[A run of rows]
• • • • •
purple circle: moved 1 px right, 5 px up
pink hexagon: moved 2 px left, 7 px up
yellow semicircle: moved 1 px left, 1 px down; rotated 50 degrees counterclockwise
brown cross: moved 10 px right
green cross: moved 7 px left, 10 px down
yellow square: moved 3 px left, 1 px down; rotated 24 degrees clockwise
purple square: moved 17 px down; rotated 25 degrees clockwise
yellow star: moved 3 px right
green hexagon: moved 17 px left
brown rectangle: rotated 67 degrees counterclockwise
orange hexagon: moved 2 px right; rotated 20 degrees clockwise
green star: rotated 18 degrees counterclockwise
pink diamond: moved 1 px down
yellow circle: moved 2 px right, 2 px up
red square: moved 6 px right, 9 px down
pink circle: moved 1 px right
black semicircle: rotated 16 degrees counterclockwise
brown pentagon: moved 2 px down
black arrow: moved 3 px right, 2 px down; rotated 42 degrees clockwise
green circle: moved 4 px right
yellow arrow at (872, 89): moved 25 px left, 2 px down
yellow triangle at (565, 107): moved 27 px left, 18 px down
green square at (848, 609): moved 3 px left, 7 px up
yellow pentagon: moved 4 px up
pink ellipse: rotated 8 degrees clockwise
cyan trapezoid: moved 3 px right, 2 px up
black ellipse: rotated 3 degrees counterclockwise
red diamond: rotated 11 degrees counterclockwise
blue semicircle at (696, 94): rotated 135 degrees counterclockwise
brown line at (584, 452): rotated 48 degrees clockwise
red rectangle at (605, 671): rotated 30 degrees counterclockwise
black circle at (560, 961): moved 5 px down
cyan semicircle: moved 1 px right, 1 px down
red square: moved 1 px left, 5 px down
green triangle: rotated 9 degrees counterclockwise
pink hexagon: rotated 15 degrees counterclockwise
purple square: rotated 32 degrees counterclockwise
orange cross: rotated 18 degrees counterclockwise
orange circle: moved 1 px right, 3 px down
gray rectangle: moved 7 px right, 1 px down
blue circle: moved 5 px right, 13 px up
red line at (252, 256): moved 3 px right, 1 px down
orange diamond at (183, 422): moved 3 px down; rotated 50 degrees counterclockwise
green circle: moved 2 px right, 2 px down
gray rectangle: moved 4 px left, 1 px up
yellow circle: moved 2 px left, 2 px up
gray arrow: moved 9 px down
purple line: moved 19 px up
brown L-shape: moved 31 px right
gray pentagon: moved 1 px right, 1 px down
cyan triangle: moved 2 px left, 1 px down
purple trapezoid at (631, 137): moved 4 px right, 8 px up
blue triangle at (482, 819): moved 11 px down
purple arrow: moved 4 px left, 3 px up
• • • • •
_GIVEN INSTRUCTION_. Return all of the rows above, reproducing each line character for character and in the same order.

_SOLUTION FOR THIS PROBLEM_.
purple circle: moved 1 px right, 5 px up
pink hexagon: moved 2 px left, 7 px up
yellow semicircle: moved 1 px left, 1 px down; rotated 50 degrees counterclockwise
brown cross: moved 10 px right
green cross: moved 7 px left, 10 px down
yellow square: moved 3 px left, 1 px down; rotated 24 degrees clockwise
purple square: moved 17 px down; rotated 25 degrees clockwise
yellow star: moved 3 px right
green hexagon: moved 17 px left
brown rectangle: rotated 67 degrees counterclockwise
orange hexagon: moved 2 px right; rotated 20 degrees clockwise
green star: rotated 18 degrees counterclockwise
pink diamond: moved 1 px down
yellow circle: moved 2 px right, 2 px up
red square: moved 6 px right, 9 px down
pink circle: moved 1 px right
black semicircle: rotated 16 degrees counterclockwise
brown pentagon: moved 2 px down
black arrow: moved 3 px right, 2 px down; rotated 42 degrees clockwise
green circle: moved 4 px right
yellow arrow at (872, 89): moved 25 px left, 2 px down
yellow triangle at (565, 107): moved 27 px left, 18 px down
green square at (848, 609): moved 3 px left, 7 px up
yellow pentagon: moved 4 px up
pink ellipse: rotated 8 degrees clockwise
cyan trapezoid: moved 3 px right, 2 px up
black ellipse: rotated 3 degrees counterclockwise
red diamond: rotated 11 degrees counterclockwise
blue semicircle at (696, 94): rotated 135 degrees counterclockwise
brown line at (584, 452): rotated 48 degrees clockwise
red rectangle at (605, 671): rotated 30 degrees counterclockwise
black circle at (560, 961): moved 5 px down
cyan semicircle: moved 1 px right, 1 px down
red square: moved 1 px left, 5 px down
green triangle: rotated 9 degrees counterclockwise
pink hexagon: rotated 15 degrees counterclockwise
purple square: rotated 32 degrees counterclockwise
orange cross: rotated 18 degrees counterclockwise
orange circle: moved 1 px right, 3 px down
gray rectangle: moved 7 px right, 1 px down
blue circle: moved 5 px right, 13 px up
red line at (252, 256): moved 3 px right, 1 px down
orange diamond at (183, 422): moved 3 px down; rotated 50 degrees counterclockwise
green circle: moved 2 px right, 2 px down
gray rectangle: moved 4 px left, 1 px up
yellow circle: moved 2 px left, 2 px up
gray arrow: moved 9 px down
purple line: moved 19 px up
brown L-shape: moved 31 px right
gray pentagon: moved 1 px right, 1 px down
cyan triangle: moved 2 px left, 1 px down
purple trapezoid at (631, 137): moved 4 px right, 8 px up
blue triangle at (482, 819): moved 11 px down
purple arrow: moved 4 px left, 3 px up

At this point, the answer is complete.